### Dataset records
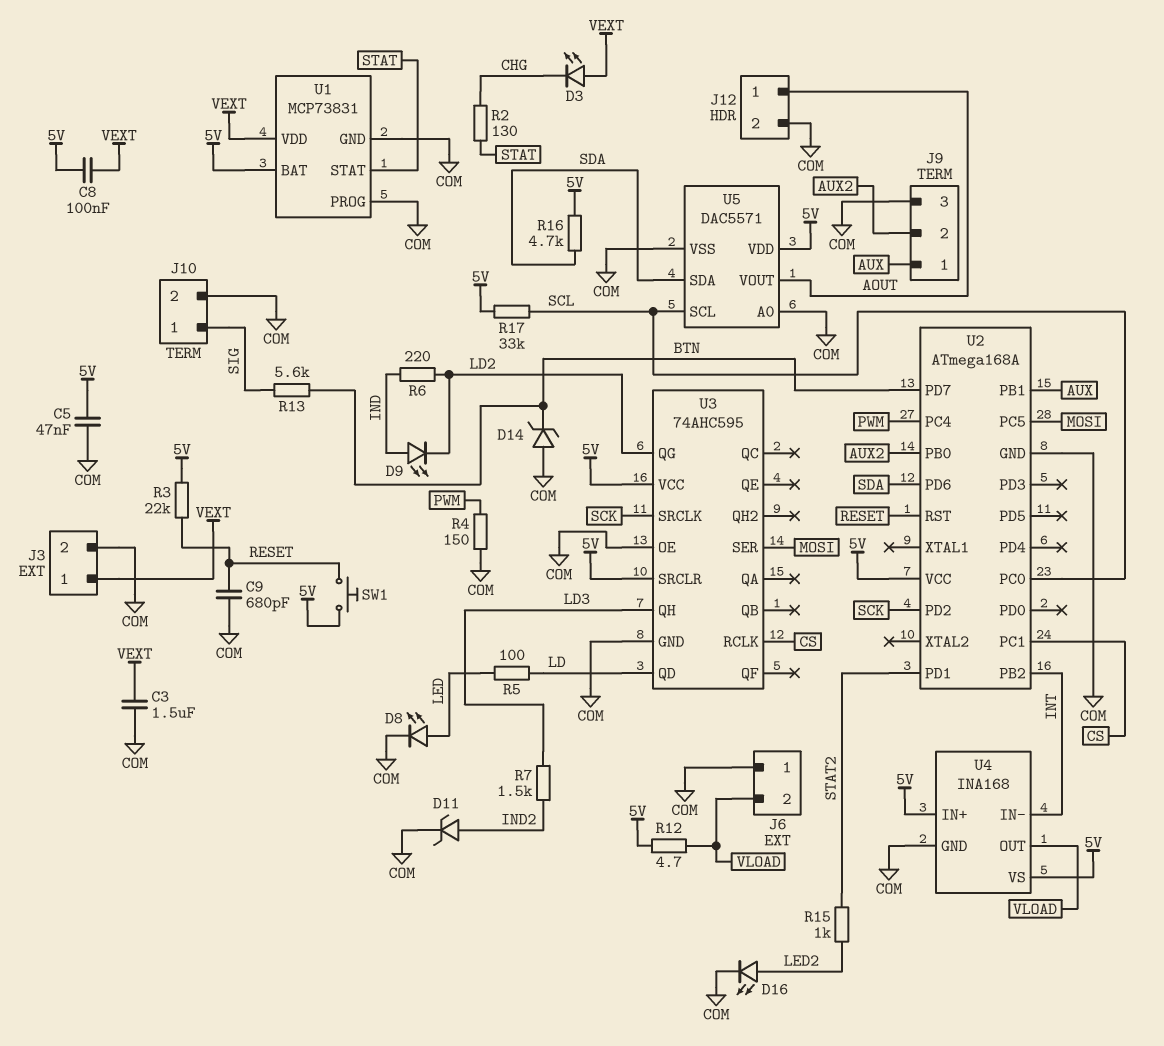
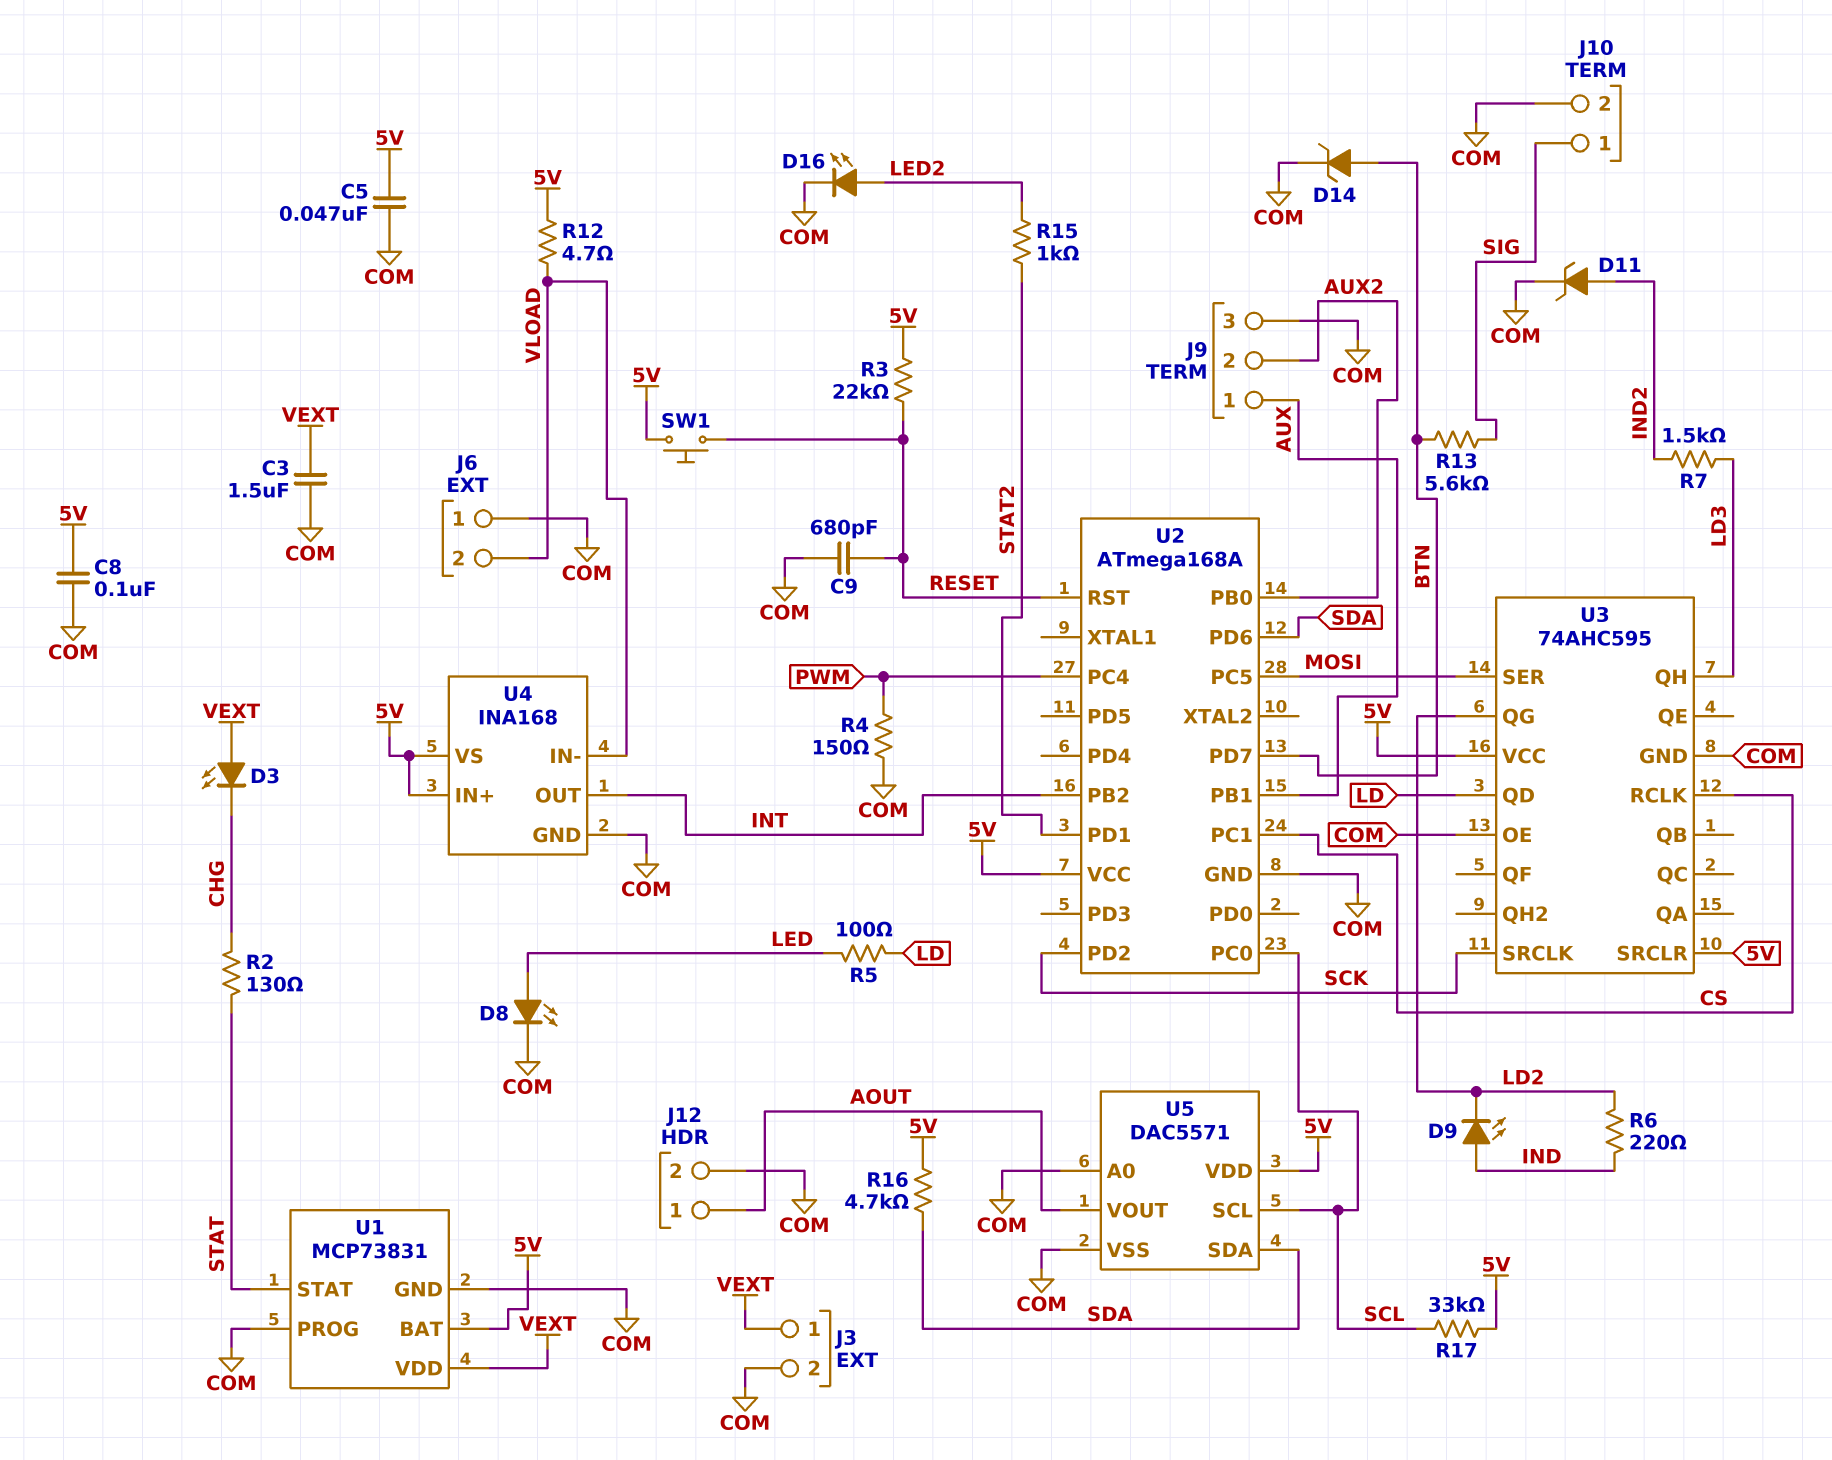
C8: 100nF (5V, VEXT) -> 100nF (5V, COM)
D14: zener (A COM, K BTN) -> zener (A BTN, K COM)
U4 pin IN-: INT -> VLOAD
U4 pin OUT: VLOAD -> INT

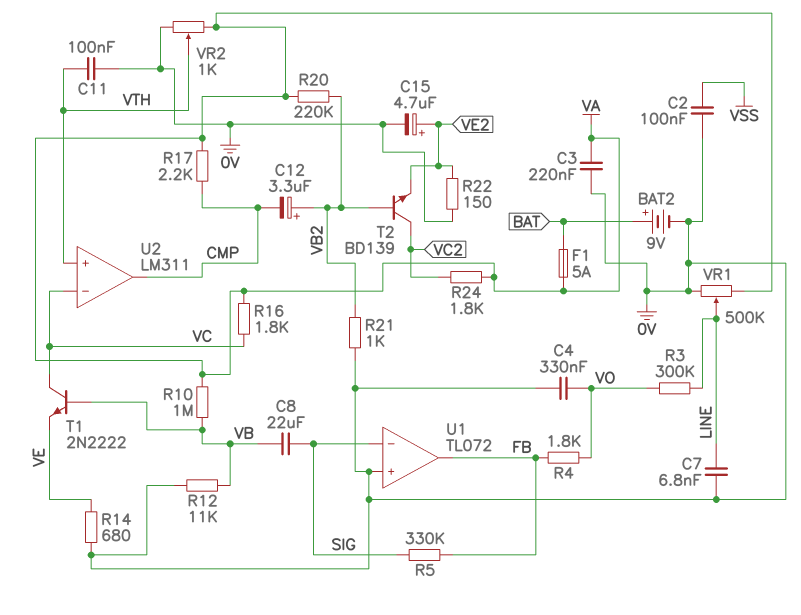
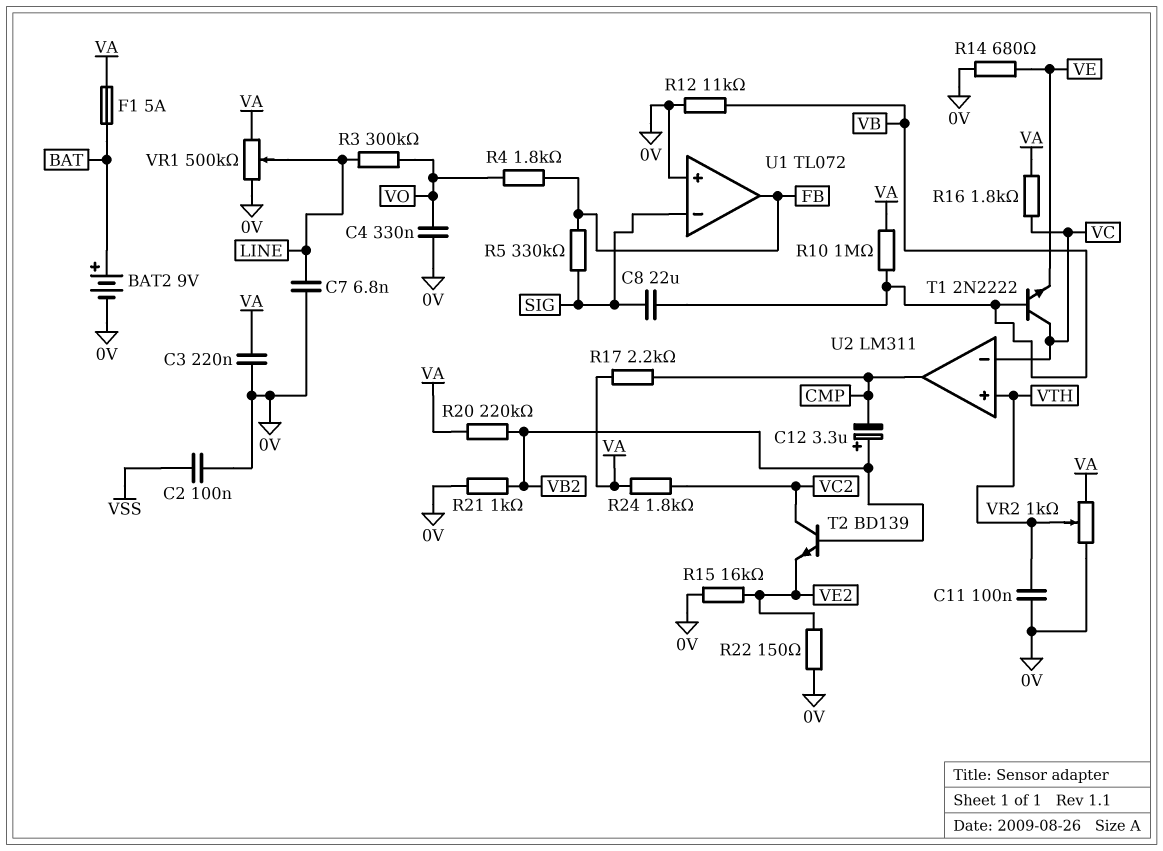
C15: 4.7uF (plus VE2, minus 0V) -> none
R15: none -> 16k (0V, VE2)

### Exercise instructions
The word is "none". Copy every line above where it appears.

### Reply
C15: 4.7uF (plus VE2, minus 0V) -> none
R15: none -> 16k (0V, VE2)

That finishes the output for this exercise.